Problem to solve: Your output must hold every entry exactly as written and none of the pictures.

■ ■ ■ ■ ■

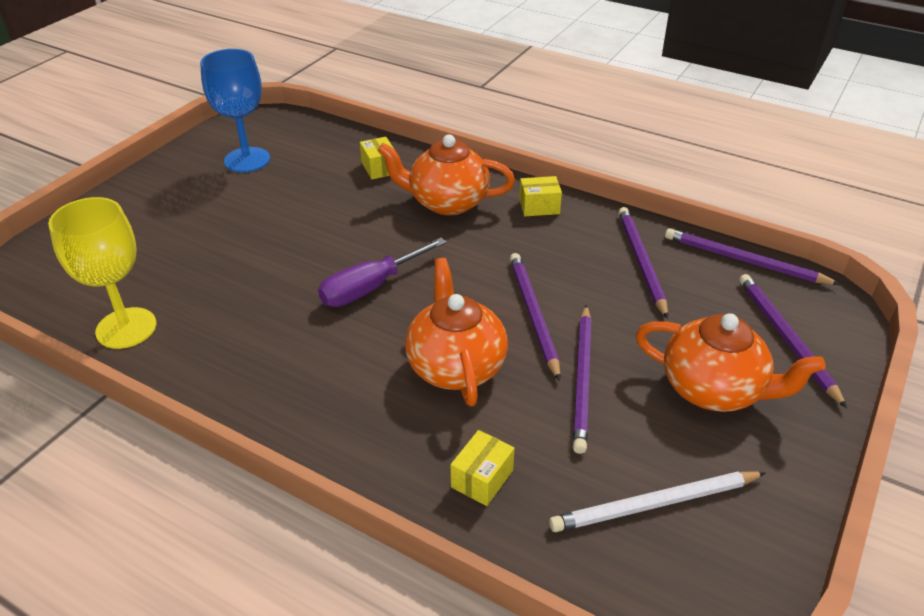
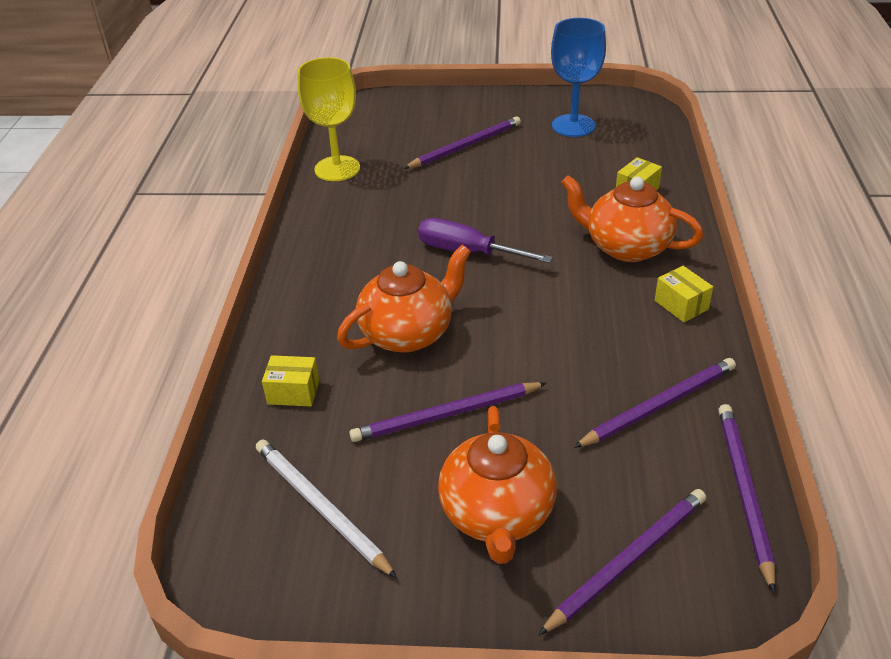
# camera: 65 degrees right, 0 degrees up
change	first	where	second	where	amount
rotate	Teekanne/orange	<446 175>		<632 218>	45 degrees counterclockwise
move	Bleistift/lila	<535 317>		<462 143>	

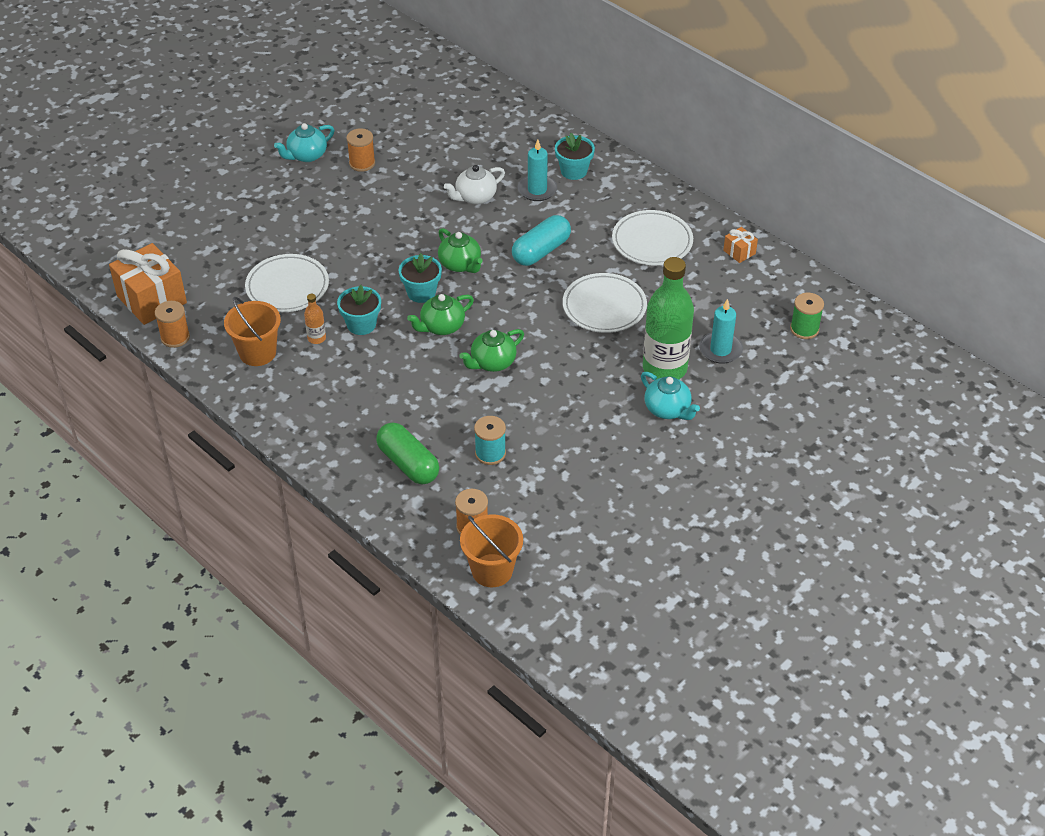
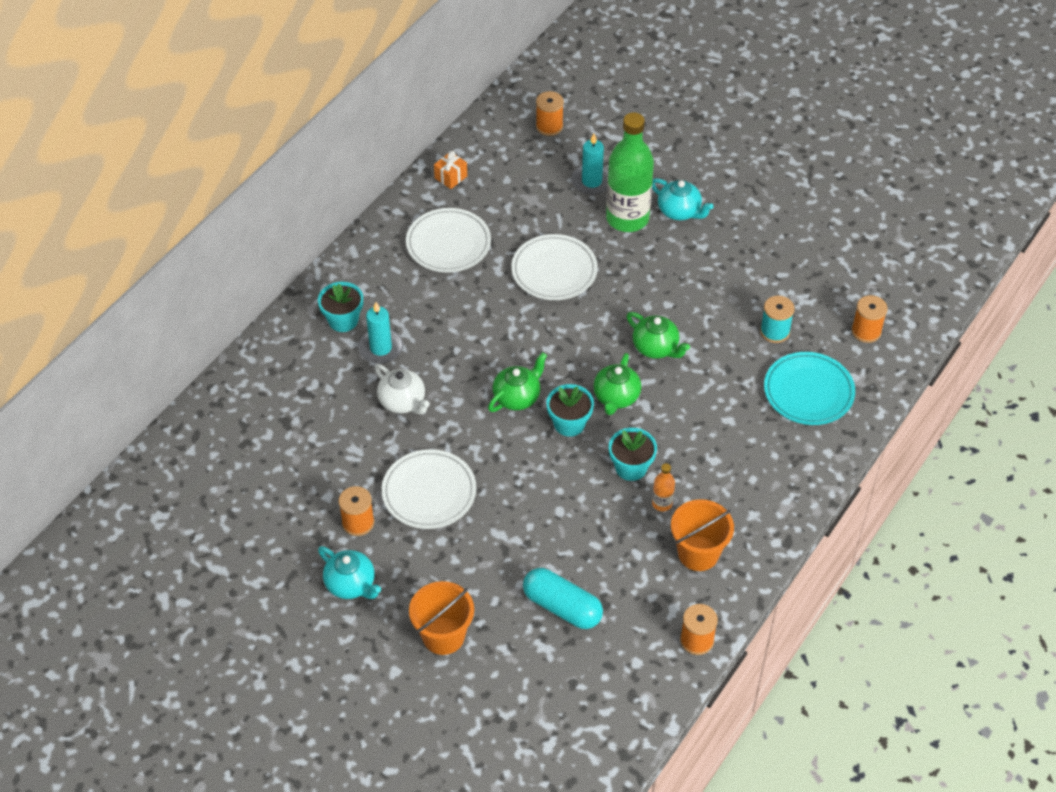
# camera: 100 degrees left, 5 degrees up
change	first	where	second	where	amount
move	Kapsel/türkis	<541 240>		<563 598>	
delete	Geschenk/orange	<148 284>			
move	Teller/weiß	<287 283>		<429 489>	
recolor	Garnrolle/grün	<807 316>	Garnrolle/orange	<550 113>	
rotate	Teekanne/grün	<440 314>		<617 384>	60 degrees clockwise
rotate	Teekanne/türkis	<670 396>		<683 199>	90 degrees clockwise
replace	Kapsel/grün	<407 453>	Teller/türkis	<809 388>	
move	Eimer/orange	<491 550>		<441 618>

■ ■ ■ ■ ■

Response for this exercise:
# camera: 65 degrees right, 0 degrees up
change	first	where	second	where	amount
rotate	Teekanne/orange	<446 175>		<632 218>	45 degrees counterclockwise
move	Bleistift/lila	<535 317>		<462 143>	

# camera: 100 degrees left, 5 degrees up
change	first	where	second	where	amount
move	Kapsel/türkis	<541 240>		<563 598>	
delete	Geschenk/orange	<148 284>			
move	Teller/weiß	<287 283>		<429 489>	
recolor	Garnrolle/grün	<807 316>	Garnrolle/orange	<550 113>	
rotate	Teekanne/grün	<440 314>		<617 384>	60 degrees clockwise
rotate	Teekanne/türkis	<670 396>		<683 199>	90 degrees clockwise
replace	Kapsel/grün	<407 453>	Teller/türkis	<809 388>	
move	Eimer/orange	<491 550>		<441 618>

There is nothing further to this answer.